:: DATA SECTION ::
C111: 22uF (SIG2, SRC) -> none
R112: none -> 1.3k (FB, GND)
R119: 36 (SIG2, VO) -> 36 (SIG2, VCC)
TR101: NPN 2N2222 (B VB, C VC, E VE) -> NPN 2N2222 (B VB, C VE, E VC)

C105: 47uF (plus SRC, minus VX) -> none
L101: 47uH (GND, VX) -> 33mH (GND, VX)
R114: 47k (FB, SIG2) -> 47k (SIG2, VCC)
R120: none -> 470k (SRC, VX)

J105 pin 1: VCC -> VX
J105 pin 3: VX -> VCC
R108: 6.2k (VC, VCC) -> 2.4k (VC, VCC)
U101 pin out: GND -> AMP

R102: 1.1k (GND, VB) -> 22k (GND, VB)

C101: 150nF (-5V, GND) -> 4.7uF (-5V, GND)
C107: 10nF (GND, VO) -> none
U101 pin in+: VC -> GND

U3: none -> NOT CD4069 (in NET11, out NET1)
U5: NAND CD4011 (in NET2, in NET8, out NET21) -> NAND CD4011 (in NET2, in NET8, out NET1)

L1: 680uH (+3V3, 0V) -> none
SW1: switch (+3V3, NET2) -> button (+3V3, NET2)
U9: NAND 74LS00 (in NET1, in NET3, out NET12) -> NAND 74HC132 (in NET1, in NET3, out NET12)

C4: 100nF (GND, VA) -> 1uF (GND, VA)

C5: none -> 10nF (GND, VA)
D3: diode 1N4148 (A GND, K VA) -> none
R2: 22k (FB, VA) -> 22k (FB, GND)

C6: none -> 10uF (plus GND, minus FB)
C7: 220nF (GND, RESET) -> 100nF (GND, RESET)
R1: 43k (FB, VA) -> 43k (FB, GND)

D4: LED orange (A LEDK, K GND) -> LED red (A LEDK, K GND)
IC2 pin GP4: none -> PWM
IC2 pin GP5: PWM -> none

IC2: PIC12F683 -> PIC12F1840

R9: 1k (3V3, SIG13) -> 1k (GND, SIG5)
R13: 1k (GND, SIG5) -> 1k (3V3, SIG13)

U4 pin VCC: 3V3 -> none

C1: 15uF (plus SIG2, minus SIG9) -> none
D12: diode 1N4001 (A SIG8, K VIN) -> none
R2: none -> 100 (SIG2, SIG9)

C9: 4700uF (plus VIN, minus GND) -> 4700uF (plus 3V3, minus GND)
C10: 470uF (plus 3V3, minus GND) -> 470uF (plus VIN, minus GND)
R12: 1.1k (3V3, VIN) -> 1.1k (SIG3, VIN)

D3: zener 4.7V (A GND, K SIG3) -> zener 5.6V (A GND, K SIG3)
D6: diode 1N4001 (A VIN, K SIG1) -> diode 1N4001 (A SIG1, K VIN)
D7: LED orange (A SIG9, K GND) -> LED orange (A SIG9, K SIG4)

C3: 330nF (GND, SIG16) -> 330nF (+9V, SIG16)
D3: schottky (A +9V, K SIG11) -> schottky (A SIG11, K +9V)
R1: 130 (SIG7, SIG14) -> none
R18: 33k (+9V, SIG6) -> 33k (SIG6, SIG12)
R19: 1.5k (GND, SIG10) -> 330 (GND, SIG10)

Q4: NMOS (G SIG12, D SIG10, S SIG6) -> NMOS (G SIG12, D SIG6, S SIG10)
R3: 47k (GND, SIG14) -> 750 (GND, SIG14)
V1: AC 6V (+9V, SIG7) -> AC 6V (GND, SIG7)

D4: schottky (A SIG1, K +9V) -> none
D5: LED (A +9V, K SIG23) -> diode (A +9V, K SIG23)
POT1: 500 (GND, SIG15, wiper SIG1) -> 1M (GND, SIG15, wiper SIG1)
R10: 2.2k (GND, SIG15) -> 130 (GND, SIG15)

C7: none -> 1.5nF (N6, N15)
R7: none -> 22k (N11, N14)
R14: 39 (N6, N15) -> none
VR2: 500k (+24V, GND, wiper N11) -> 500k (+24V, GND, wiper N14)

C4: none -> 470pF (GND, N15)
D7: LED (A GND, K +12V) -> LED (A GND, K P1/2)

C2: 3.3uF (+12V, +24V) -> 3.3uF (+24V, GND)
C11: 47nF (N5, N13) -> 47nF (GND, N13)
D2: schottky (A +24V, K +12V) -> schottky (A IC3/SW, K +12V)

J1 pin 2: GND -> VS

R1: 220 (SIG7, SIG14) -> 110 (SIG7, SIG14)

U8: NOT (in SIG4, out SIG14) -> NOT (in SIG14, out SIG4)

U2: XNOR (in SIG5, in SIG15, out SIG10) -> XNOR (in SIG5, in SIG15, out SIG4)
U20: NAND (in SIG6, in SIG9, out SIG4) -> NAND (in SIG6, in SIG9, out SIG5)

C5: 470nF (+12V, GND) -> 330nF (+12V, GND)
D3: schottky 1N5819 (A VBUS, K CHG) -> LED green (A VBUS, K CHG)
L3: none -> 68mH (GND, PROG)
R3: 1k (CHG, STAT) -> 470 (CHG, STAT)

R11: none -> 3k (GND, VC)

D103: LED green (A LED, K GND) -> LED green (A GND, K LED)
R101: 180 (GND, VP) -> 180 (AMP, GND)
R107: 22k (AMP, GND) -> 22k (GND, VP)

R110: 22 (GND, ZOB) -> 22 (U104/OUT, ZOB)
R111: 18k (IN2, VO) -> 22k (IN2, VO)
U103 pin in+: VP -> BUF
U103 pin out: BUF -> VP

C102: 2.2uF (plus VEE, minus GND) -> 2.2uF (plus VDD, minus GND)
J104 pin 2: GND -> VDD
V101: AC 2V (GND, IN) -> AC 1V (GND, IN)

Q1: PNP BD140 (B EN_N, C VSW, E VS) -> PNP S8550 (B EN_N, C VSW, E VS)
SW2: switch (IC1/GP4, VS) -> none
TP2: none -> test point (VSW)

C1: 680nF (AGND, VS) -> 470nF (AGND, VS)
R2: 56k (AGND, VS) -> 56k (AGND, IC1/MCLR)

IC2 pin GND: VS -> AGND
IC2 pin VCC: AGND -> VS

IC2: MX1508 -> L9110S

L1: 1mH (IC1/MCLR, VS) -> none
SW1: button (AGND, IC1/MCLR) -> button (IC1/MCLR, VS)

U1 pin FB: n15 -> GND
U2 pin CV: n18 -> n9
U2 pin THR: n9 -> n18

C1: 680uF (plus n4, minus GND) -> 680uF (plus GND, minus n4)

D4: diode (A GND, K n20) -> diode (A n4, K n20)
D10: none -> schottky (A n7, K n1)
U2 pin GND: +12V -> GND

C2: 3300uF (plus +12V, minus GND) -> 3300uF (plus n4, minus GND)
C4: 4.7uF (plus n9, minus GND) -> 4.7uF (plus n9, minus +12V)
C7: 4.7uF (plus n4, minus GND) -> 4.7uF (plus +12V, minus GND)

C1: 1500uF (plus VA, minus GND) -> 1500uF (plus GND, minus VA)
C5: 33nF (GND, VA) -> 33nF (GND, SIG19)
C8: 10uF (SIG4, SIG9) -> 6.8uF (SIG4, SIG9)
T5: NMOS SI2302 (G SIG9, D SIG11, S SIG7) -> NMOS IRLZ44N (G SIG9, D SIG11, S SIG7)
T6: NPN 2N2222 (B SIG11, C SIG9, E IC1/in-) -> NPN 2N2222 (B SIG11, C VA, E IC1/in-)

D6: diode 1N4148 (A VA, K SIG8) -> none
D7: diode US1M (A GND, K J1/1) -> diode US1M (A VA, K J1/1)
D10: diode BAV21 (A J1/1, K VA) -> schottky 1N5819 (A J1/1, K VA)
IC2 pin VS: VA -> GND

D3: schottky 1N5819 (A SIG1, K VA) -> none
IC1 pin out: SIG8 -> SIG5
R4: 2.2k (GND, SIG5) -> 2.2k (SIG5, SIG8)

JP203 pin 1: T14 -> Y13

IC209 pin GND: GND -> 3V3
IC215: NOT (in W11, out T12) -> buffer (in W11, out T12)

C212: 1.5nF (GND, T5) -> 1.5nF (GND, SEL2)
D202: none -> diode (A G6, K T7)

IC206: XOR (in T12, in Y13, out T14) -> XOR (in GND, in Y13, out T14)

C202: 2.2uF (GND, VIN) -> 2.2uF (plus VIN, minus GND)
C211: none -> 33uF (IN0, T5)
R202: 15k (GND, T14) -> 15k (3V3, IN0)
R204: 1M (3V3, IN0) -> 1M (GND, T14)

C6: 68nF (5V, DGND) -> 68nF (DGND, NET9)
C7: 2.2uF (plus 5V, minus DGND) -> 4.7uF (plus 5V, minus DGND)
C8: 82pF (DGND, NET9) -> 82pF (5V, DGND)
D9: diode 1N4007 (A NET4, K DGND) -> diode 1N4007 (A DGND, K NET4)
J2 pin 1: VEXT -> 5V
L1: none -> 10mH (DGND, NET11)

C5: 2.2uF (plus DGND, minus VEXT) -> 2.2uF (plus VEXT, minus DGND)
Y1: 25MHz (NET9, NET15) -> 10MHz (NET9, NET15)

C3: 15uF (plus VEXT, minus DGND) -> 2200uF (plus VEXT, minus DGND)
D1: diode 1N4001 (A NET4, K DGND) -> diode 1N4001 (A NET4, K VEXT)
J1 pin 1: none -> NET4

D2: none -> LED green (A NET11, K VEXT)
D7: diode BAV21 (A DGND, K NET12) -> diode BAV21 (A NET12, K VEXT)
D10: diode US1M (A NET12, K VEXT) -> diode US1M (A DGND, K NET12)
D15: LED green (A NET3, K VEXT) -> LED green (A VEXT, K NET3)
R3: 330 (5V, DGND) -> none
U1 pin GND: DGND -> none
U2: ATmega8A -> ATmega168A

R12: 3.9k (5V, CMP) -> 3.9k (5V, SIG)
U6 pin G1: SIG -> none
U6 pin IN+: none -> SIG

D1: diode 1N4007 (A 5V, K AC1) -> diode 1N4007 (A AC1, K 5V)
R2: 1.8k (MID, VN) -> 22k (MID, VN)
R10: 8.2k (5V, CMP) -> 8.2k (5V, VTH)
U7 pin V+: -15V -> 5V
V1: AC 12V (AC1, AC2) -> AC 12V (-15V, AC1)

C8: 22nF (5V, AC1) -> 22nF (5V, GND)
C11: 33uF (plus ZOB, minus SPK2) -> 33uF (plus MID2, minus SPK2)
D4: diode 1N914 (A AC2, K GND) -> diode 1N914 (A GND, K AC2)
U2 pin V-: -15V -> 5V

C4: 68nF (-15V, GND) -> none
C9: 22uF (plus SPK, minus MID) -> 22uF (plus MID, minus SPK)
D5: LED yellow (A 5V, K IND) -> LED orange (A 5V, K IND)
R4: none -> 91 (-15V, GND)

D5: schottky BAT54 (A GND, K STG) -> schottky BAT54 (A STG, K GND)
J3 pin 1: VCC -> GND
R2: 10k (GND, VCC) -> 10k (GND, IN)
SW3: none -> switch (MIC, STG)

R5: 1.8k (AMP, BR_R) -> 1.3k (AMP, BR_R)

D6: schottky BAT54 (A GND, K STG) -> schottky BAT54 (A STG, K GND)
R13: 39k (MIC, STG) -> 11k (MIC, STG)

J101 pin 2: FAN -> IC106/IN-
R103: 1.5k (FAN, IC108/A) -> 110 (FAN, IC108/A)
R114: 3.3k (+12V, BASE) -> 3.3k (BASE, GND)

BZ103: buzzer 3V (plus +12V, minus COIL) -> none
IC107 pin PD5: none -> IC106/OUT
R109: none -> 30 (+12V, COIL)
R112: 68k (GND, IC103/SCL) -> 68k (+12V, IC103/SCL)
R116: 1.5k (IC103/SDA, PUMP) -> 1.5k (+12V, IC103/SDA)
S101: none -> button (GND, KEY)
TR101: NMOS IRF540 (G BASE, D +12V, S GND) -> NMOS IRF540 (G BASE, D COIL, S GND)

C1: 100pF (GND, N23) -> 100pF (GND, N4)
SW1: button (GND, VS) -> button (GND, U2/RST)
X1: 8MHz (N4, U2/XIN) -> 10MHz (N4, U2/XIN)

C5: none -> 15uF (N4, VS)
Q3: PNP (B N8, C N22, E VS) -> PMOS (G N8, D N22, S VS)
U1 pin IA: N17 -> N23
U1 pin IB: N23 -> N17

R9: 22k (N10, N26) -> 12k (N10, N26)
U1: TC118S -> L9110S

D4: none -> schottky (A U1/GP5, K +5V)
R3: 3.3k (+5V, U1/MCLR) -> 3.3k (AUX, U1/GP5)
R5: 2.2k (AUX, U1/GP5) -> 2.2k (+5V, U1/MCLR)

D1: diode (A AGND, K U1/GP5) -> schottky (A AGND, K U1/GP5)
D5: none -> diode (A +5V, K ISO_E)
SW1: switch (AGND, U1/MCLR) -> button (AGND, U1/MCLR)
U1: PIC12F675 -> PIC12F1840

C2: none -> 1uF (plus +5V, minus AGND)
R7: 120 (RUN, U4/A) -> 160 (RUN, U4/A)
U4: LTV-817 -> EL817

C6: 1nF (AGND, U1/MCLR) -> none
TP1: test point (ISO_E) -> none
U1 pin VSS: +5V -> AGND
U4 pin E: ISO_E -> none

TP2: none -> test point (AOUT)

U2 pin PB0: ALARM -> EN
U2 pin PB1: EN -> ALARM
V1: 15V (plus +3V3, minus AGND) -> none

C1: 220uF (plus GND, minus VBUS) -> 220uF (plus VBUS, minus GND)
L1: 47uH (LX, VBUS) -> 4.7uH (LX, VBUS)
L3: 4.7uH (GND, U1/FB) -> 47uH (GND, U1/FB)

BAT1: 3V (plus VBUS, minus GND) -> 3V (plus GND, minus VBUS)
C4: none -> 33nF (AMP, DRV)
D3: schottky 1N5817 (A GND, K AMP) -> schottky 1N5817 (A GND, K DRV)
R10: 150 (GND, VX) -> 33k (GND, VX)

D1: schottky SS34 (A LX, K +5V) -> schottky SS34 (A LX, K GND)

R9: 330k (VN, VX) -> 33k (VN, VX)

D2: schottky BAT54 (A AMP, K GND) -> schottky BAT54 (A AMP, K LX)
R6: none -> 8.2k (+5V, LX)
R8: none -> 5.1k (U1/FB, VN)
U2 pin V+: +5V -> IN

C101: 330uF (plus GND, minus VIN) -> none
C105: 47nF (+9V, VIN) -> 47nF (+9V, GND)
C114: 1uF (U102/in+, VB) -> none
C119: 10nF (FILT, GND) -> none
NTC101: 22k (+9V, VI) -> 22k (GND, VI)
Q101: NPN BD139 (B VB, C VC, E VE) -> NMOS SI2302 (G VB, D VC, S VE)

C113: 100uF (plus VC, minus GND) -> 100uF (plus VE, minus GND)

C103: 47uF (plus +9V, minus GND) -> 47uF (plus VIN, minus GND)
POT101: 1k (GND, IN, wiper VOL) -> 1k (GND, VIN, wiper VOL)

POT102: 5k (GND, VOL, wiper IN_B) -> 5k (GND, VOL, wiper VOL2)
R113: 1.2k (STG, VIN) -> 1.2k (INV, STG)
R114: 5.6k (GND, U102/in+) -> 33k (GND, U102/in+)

:: YOUR TASK ::
From the entries, report every line in which the string "wiper" occurs.

:: RESULT OF THIS TASK ::
POT1: 500 (GND, SIG15, wiper SIG1) -> 1M (GND, SIG15, wiper SIG1)
VR2: 500k (+24V, GND, wiper N11) -> 500k (+24V, GND, wiper N14)
POT101: 1k (GND, IN, wiper VOL) -> 1k (GND, VIN, wiper VOL)
POT102: 5k (GND, VOL, wiper IN_B) -> 5k (GND, VOL, wiper VOL2)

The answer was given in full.